▸ TRY IT
Copy the data below exactly, but not the pictures it contains.

▸ RECORD EXCERPTS
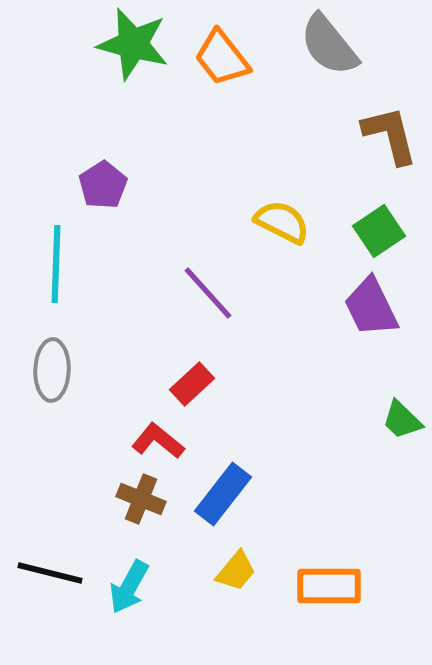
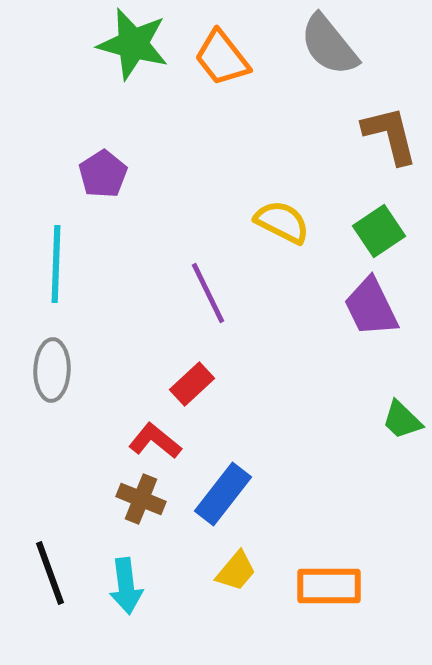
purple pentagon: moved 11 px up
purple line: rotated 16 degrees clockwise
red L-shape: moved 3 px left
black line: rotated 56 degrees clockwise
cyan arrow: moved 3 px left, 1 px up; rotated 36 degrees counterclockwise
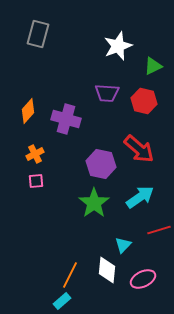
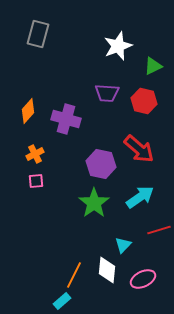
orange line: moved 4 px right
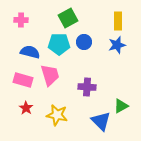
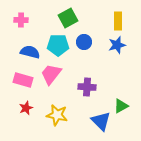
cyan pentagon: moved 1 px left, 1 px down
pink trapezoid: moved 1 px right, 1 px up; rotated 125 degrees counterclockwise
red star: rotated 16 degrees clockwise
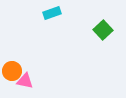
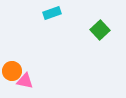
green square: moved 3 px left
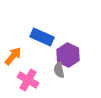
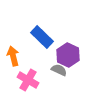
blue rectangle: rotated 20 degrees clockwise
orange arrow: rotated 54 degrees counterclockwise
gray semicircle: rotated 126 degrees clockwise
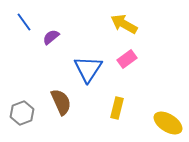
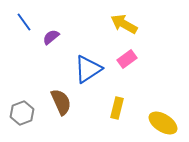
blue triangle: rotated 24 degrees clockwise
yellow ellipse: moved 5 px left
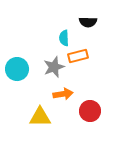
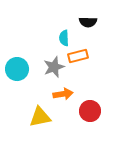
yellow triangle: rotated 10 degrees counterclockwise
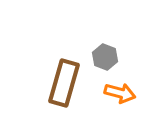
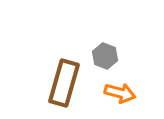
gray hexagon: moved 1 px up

▸ TASK OUTPUT
purple pentagon: moved 11 px up
purple line: rotated 16 degrees clockwise
red L-shape: moved 3 px left
black line: rotated 56 degrees clockwise
cyan arrow: moved 3 px left, 1 px up; rotated 36 degrees counterclockwise
orange line: moved 4 px right
cyan pentagon: moved 1 px left, 1 px down
pink trapezoid: moved 1 px right, 1 px up; rotated 125 degrees counterclockwise
red star: rotated 16 degrees clockwise
green square: moved 3 px left
blue rectangle: rotated 20 degrees clockwise
orange arrow: rotated 54 degrees counterclockwise
gray semicircle: rotated 126 degrees clockwise
blue triangle: rotated 24 degrees clockwise
yellow ellipse: moved 5 px left
yellow triangle: rotated 10 degrees counterclockwise
gray hexagon: moved 1 px up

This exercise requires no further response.